### Task objective:
Your reply should be a single number, the count of lines in the records that contain "moved".

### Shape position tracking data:

§

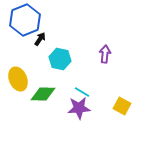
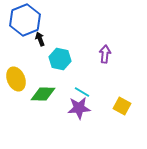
black arrow: rotated 56 degrees counterclockwise
yellow ellipse: moved 2 px left
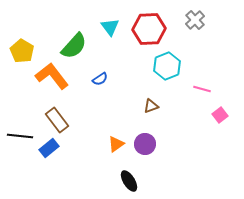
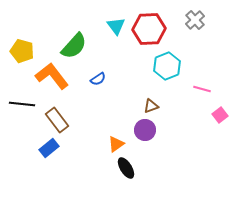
cyan triangle: moved 6 px right, 1 px up
yellow pentagon: rotated 15 degrees counterclockwise
blue semicircle: moved 2 px left
black line: moved 2 px right, 32 px up
purple circle: moved 14 px up
black ellipse: moved 3 px left, 13 px up
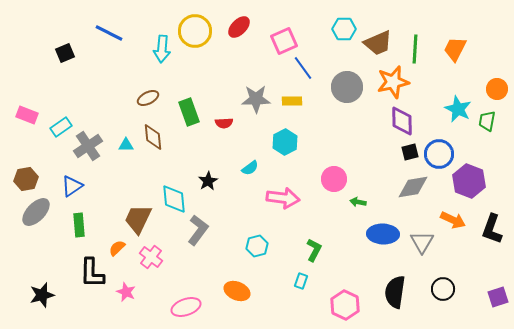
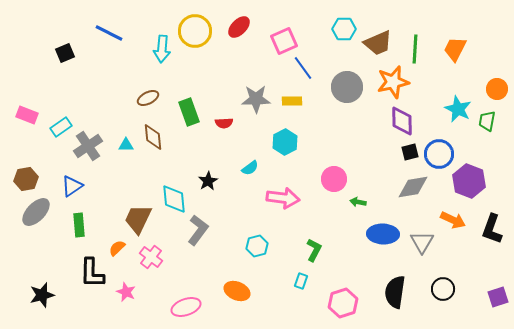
pink hexagon at (345, 305): moved 2 px left, 2 px up; rotated 16 degrees clockwise
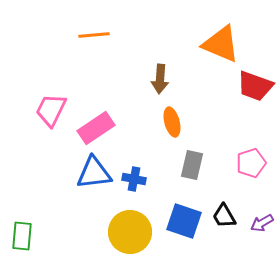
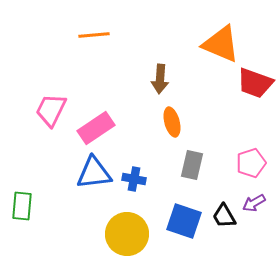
red trapezoid: moved 3 px up
purple arrow: moved 8 px left, 20 px up
yellow circle: moved 3 px left, 2 px down
green rectangle: moved 30 px up
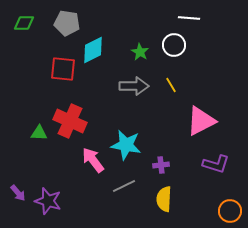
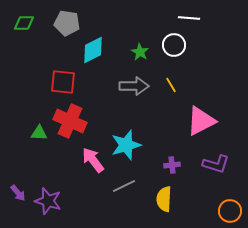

§

### Output below:
11